● Available data:

** Start **

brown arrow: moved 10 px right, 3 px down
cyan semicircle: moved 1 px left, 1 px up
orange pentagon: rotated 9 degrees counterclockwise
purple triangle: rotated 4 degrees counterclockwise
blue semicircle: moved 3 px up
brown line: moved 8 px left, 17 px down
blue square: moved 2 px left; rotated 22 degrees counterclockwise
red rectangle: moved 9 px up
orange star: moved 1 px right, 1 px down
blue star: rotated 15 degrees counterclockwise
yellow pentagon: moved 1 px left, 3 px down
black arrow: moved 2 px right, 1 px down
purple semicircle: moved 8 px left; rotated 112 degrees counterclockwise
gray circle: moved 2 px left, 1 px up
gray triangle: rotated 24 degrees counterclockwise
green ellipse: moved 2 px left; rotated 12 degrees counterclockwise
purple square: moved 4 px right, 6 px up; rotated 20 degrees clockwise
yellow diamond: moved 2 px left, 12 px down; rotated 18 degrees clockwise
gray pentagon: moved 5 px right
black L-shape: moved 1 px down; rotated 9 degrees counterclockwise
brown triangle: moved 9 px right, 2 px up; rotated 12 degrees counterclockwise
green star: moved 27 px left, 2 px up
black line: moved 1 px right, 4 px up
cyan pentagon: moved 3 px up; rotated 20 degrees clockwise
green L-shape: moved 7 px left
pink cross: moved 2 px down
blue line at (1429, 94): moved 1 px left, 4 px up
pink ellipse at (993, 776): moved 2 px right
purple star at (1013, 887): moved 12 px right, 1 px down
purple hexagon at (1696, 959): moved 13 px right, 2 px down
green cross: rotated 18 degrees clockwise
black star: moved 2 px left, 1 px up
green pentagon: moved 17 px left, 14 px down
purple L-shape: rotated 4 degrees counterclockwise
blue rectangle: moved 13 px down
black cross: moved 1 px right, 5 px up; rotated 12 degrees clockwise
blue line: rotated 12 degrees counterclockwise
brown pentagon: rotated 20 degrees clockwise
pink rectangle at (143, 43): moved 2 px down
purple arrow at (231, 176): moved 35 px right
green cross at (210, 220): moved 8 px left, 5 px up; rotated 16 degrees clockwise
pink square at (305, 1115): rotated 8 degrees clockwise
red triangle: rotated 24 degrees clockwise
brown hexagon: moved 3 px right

** End **

● Given instruction: Give every line of the items above as a Markdown table with the columns Row and Change, numbering the rows in order and skipping blank lines.

● Solution to this problem:
| Row | Change |
|---|---|
| 1 | brown arrow: moved 10 px right, 3 px down |
| 2 | cyan semicircle: moved 1 px left, 1 px up |
| 3 | orange pentagon: rotated 9 degrees counterclockwise |
| 4 | purple triangle: rotated 4 degrees counterclockwise |
| 5 | blue semicircle: moved 3 px up |
| 6 | brown line: moved 8 px left, 17 px down |
| 7 | blue square: moved 2 px left; rotated 22 degrees counterclockwise |
| 8 | red rectangle: moved 9 px up |
| 9 | orange star: moved 1 px right, 1 px down |
| 10 | blue star: rotated 15 degrees counterclockwise |
| 11 | yellow pentagon: moved 1 px left, 3 px down |
| 12 | black arrow: moved 2 px right, 1 px down |
| 13 | purple semicircle: moved 8 px left; rotated 112 degrees counterclockwise |
| 14 | gray circle: moved 2 px left, 1 px up |
| 15 | gray triangle: rotated 24 degrees counterclockwise |
| 16 | green ellipse: moved 2 px left; rotated 12 degrees counterclockwise |
| 17 | purple square: moved 4 px right, 6 px up; rotated 20 degrees clockwise |
| 18 | yellow diamond: moved 2 px left, 12 px down; rotated 18 degrees clockwise |
| 19 | gray pentagon: moved 5 px right |
| 20 | black L-shape: moved 1 px down; rotated 9 degrees counterclockwise |
| 21 | brown triangle: moved 9 px right, 2 px up; rotated 12 degrees counterclockwise |
| 22 | green star: moved 27 px left, 2 px up |
| 23 | black line: moved 1 px right, 4 px up |
| 24 | cyan pentagon: moved 3 px up; rotated 20 degrees clockwise |
| 25 | green L-shape: moved 7 px left |
| 26 | pink cross: moved 2 px down |
| 27 | blue line at (1429, 94): moved 1 px left, 4 px up |
| 28 | pink ellipse at (993, 776): moved 2 px right |
| 29 | purple star at (1013, 887): moved 12 px right, 1 px down |
| 30 | purple hexagon at (1696, 959): moved 13 px right, 2 px down |
| 31 | green cross: rotated 18 degrees clockwise |
| 32 | black star: moved 2 px left, 1 px up |
| 33 | green pentagon: moved 17 px left, 14 px down |
| 34 | purple L-shape: rotated 4 degrees counterclockwise |
| 35 | blue rectangle: moved 13 px down |
| 36 | black cross: moved 1 px right, 5 px up; rotated 12 degrees clockwise |
| 37 | blue line: rotated 12 degrees counterclockwise |
| 38 | brown pentagon: rotated 20 degrees clockwise |
| 39 | pink rectangle at (143, 43): moved 2 px down |
| 40 | purple arrow at (231, 176): moved 35 px right |
| 41 | green cross at (210, 220): moved 8 px left, 5 px up; rotated 16 degrees clockwise |
| 42 | pink square at (305, 1115): rotated 8 degrees clockwise |
| 43 | red triangle: rotated 24 degrees clockwise |
| 44 | brown hexagon: moved 3 px right |